Problem details – The response must consist of the lines below from the one with "camera: 30 degrees right, 5 degrees down" through the one with "(658, 223) = (692, 244): black", exactly as they appear and with both ends kept.

Extracted data entries:
"""

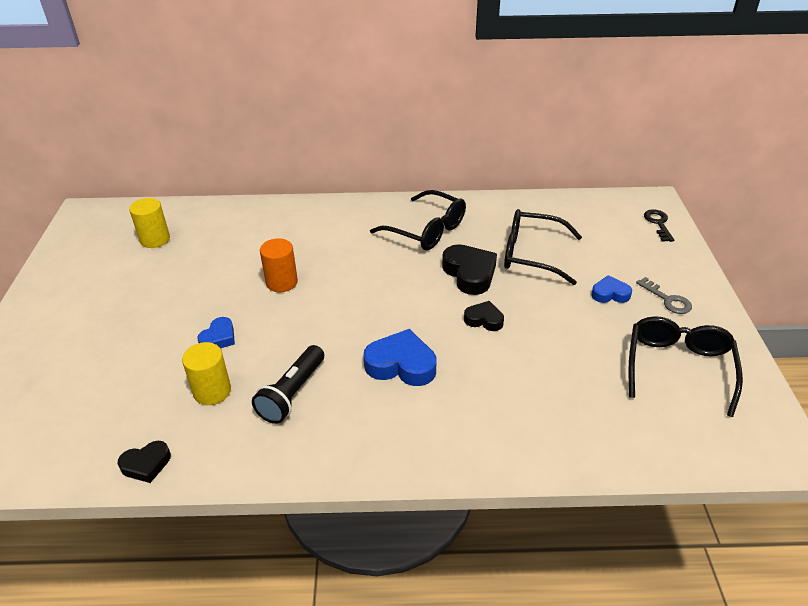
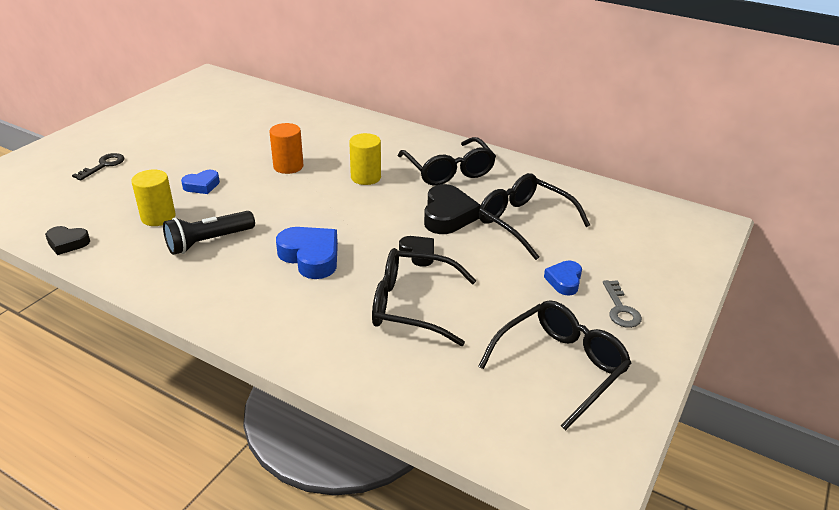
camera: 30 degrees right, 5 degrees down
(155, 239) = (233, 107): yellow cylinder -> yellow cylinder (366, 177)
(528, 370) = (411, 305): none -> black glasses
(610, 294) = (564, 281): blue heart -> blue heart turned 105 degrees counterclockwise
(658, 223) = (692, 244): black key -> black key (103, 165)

"""
"""

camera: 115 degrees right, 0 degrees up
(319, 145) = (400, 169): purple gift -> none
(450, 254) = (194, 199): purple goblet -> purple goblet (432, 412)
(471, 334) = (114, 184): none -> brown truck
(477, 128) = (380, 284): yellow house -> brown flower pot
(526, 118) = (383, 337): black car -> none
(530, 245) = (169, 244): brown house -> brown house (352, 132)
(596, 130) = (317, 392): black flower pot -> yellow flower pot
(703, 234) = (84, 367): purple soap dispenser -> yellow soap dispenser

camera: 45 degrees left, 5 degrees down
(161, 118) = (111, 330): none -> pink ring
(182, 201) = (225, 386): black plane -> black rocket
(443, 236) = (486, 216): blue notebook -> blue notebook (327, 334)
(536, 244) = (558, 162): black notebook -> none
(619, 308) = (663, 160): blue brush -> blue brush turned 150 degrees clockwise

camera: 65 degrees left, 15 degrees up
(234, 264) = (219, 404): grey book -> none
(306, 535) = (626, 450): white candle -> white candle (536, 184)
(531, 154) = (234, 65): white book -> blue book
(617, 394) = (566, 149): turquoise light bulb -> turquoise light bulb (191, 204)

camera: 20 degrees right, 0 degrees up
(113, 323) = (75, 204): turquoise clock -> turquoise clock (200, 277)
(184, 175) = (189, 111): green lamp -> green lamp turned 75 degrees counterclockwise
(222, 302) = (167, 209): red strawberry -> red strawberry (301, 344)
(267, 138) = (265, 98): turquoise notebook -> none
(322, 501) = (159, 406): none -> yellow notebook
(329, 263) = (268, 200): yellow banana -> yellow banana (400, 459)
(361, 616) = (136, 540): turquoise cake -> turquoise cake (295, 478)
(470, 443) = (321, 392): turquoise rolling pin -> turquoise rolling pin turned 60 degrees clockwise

"""
"""

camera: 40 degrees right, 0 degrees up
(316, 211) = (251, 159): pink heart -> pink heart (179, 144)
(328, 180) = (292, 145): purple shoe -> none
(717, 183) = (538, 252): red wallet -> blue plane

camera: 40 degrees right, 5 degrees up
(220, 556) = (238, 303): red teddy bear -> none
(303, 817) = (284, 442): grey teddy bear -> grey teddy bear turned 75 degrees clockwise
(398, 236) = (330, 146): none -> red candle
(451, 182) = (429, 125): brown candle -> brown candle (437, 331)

"""

Written answer –
camera: 30 degrees right, 5 degrees down
(155, 239) = (233, 107): yellow cylinder -> yellow cylinder (366, 177)
(528, 370) = (411, 305): none -> black glasses
(610, 294) = (564, 281): blue heart -> blue heart turned 105 degrees counterclockwise
(658, 223) = (692, 244): black key -> black key (103, 165)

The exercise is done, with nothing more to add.